Excerpts from a dataset
————————

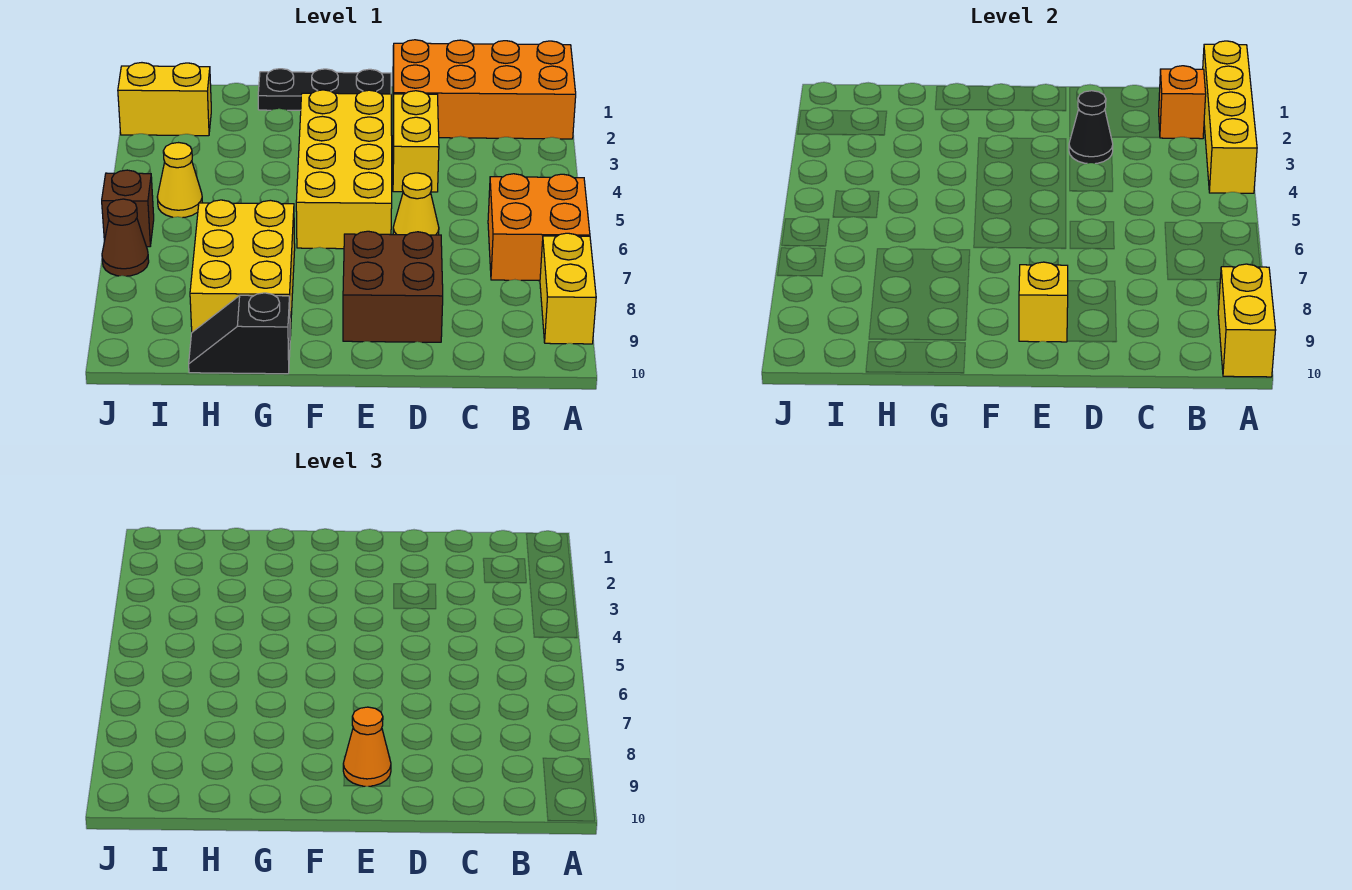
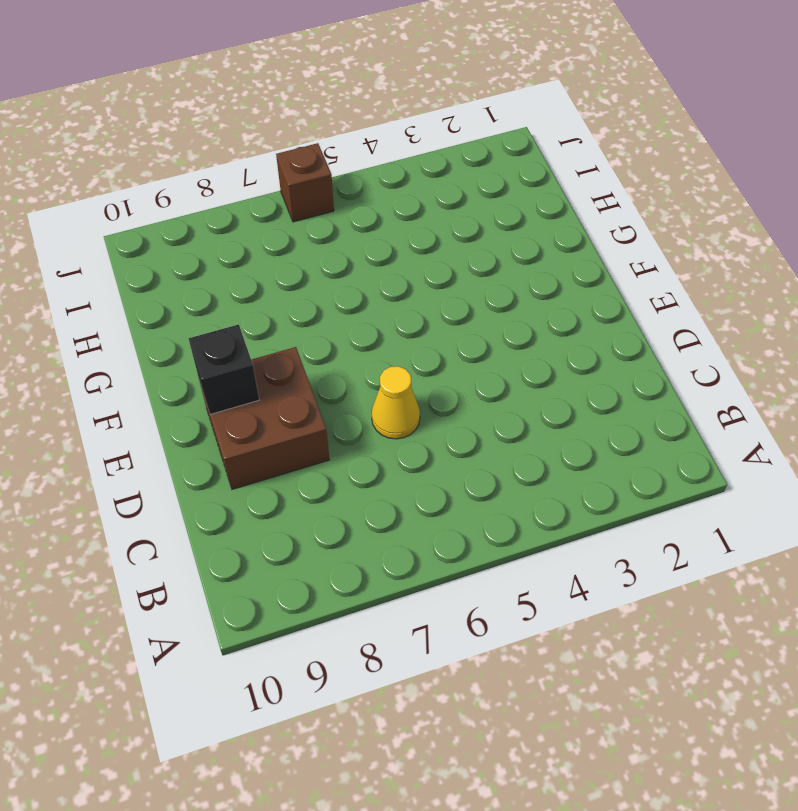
black brick E9 level 2 -> yellow brick E9 level 2
none -> orange brick A1:D2 level 1
none -> orange brick A6:B7 level 1
none -> yellow brick A8:A9 level 1

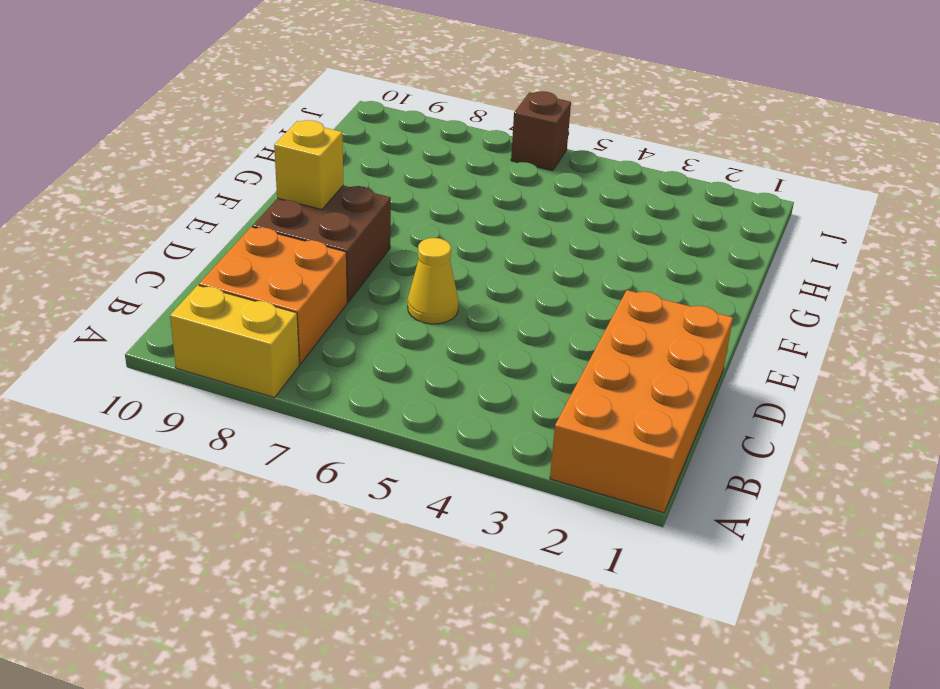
orange brick B8:C9 level 1 -> orange brick A6:B7 level 1
none -> yellow brick D3:D4 level 1
none -> black plate E1:G1 level 1
none -> yellow brick E3:F6 level 1

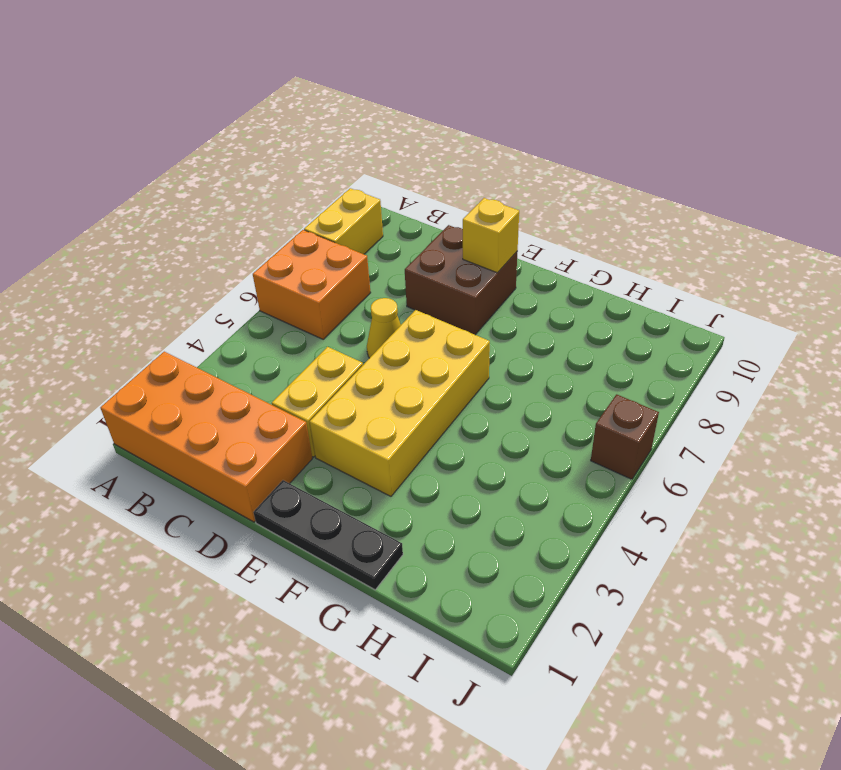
none -> yellow brick G7:H9 level 1
none -> black slope G10:H10 level 1 top G
none -> yellow brick I2:J2 level 1

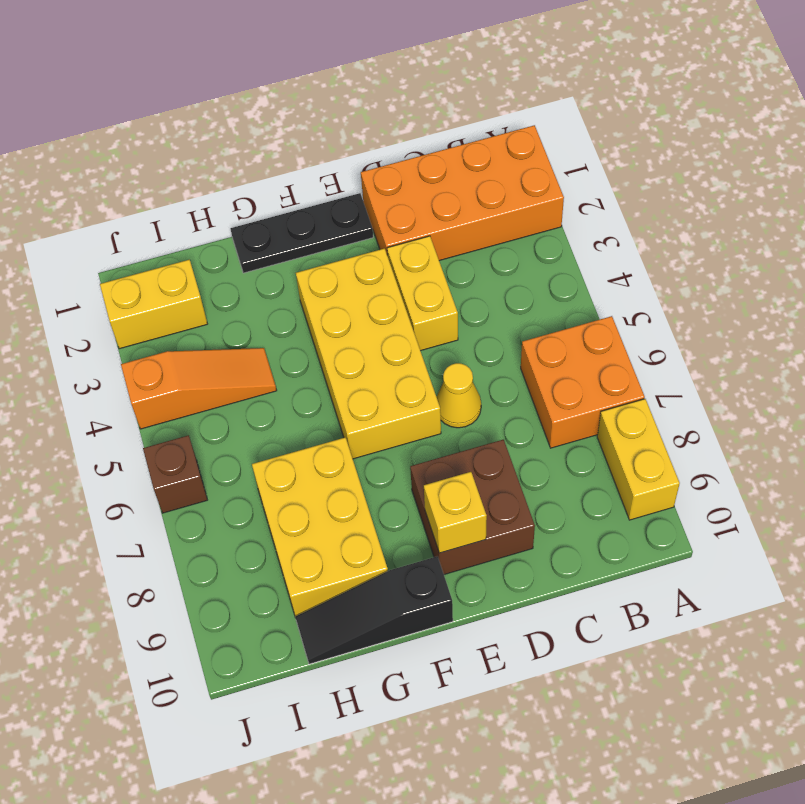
black slope F10:H10 level 1 top F -> black slope G10:H10 level 1 top G
orange slope H4:J4 level 1 top J -> none
none -> yellow cone I5 level 1
none -> brown cone J7 level 1
none -> yellow brick A1:A4 level 2

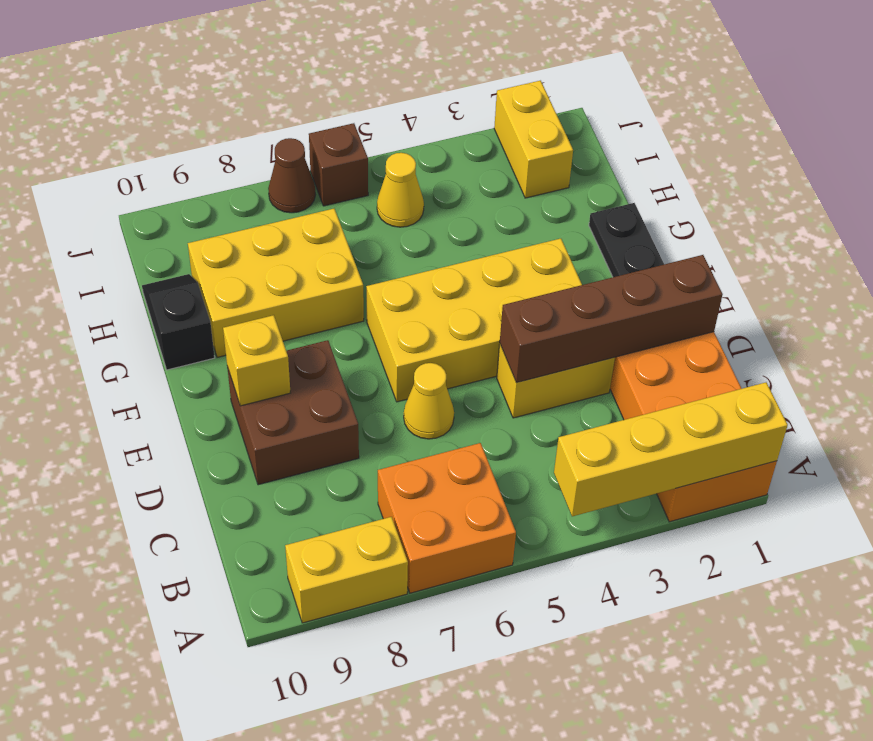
brown brick D1:D4 level 2 -> black cone D3 level 2
none -> yellow brick A9:A10 level 2
none -> orange brick B2 level 2
none -> orange cone E9 level 3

————————

_TASK:_
No pictures belong in the output. It should reproduce exactly the lines from the one containing "none -> yellow brick I2:J2 level 1" through the end of the data, both ends included.

_EXERCISE RESULT:_
none -> yellow brick I2:J2 level 1

black slope F10:H10 level 1 top F -> black slope G10:H10 level 1 top G
orange slope H4:J4 level 1 top J -> none
none -> yellow cone I5 level 1
none -> brown cone J7 level 1
none -> yellow brick A1:A4 level 2

brown brick D1:D4 level 2 -> black cone D3 level 2
none -> yellow brick A9:A10 level 2
none -> orange brick B2 level 2
none -> orange cone E9 level 3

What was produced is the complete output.